»»

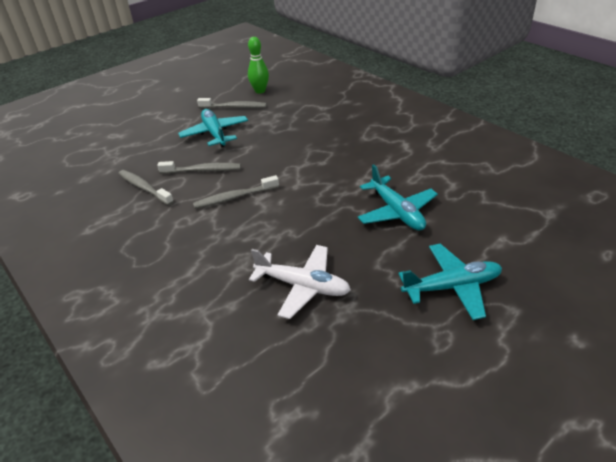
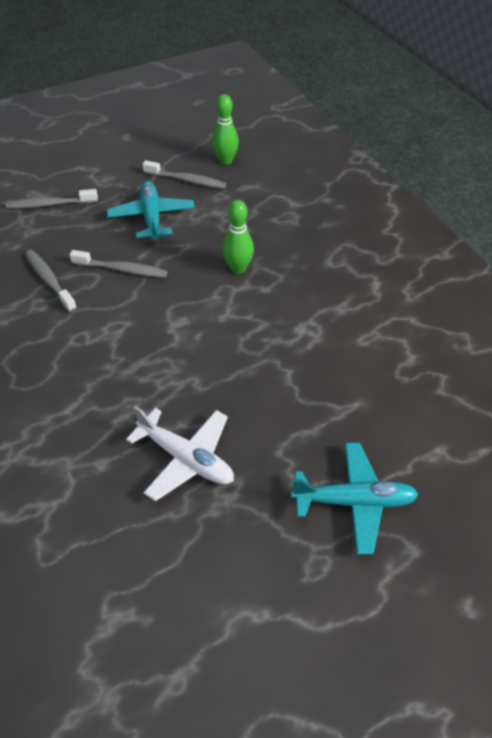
camera: 10 degrees right, 10 degrees up
grey toothbrush [193,175,279,209] -> grey toothbrush moved to [6,189,98,209]
turquoise plane [358,164,438,231] -> none
none -> green bowling pin [222,200,254,274]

««

Retype the whole listing exactly. Do not include the pictures.

Your solution
camera: 10 degrees right, 10 degrees up
grey toothbrush [193,175,279,209] -> grey toothbrush moved to [6,189,98,209]
turquoise plane [358,164,438,231] -> none
none -> green bowling pin [222,200,254,274]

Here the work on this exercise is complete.